■ **What is being asked**: Report each line of the records where "white" occurs.

■ **Task material**:
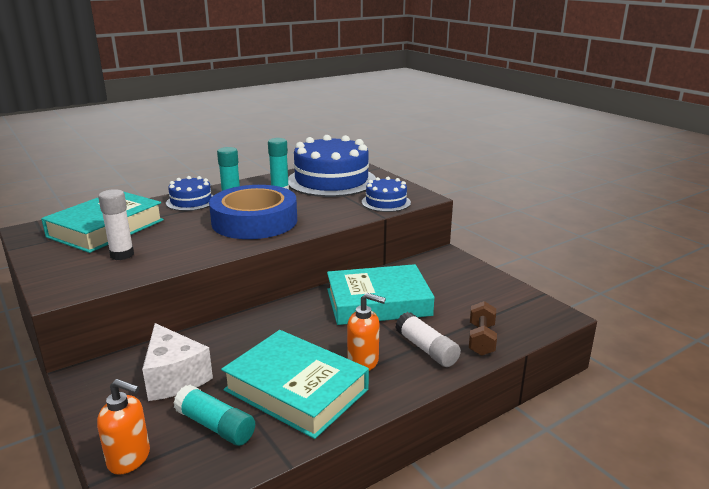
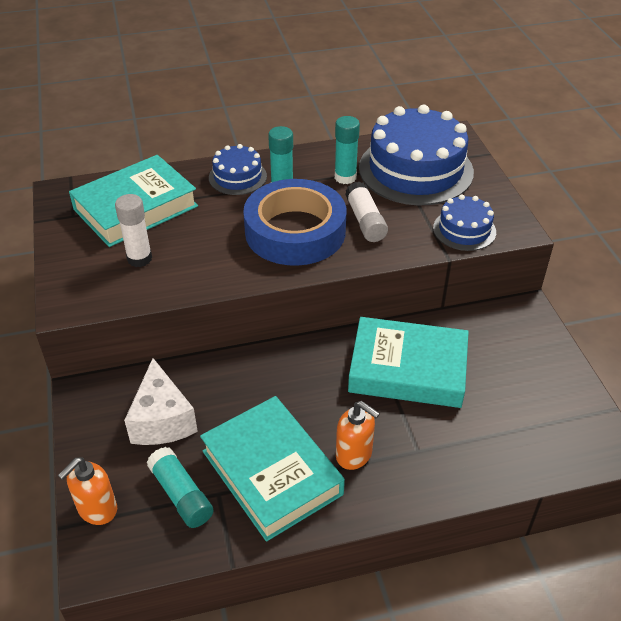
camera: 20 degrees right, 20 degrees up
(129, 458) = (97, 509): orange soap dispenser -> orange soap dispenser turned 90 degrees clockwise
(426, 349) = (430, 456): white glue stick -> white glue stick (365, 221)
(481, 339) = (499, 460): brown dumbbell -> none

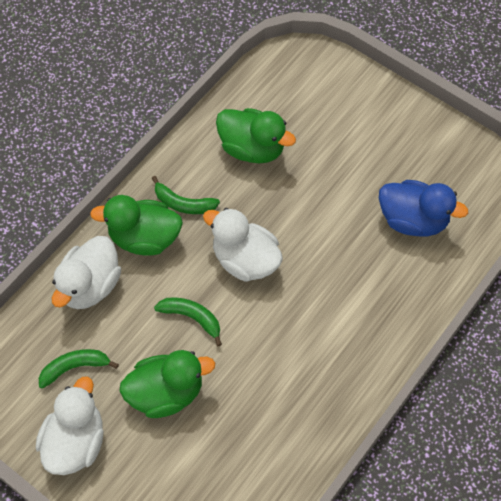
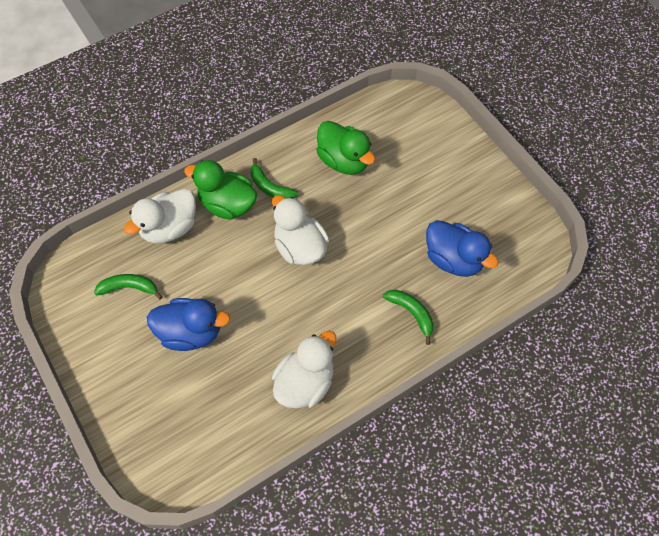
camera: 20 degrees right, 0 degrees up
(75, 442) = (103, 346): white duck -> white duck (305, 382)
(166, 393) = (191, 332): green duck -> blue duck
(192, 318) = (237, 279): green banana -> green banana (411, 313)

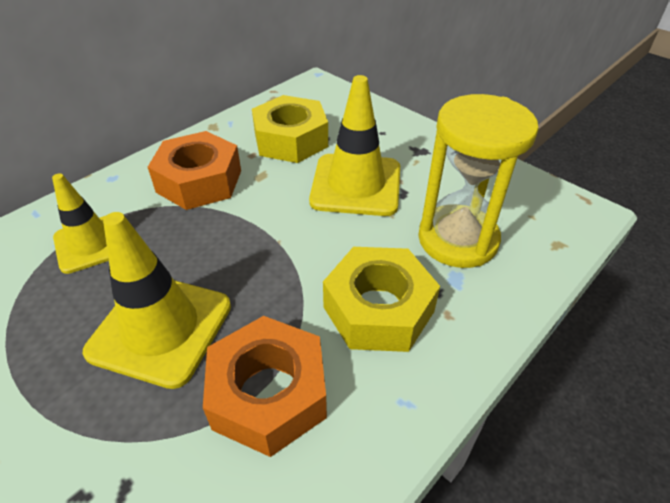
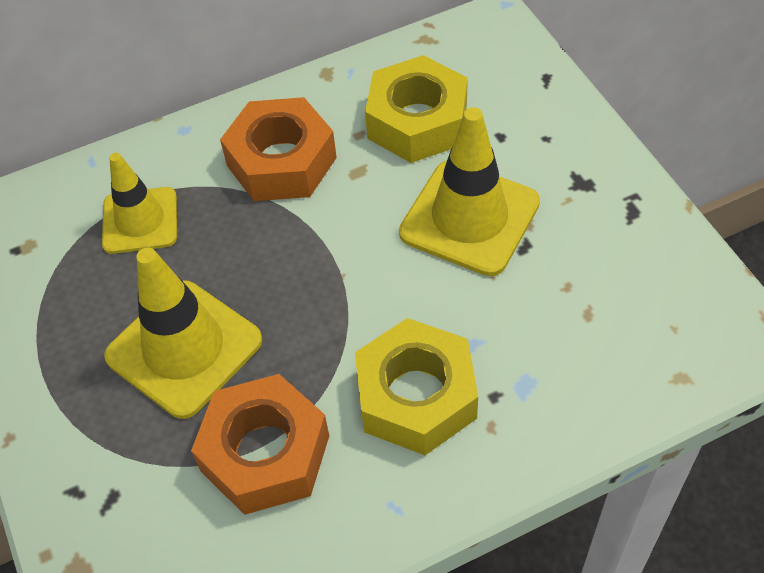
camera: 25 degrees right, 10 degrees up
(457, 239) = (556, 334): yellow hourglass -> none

■ **Your solution**:
(426, 349) = (430, 456): white glue stick -> white glue stick (365, 221)
(75, 442) = (103, 346): white duck -> white duck (305, 382)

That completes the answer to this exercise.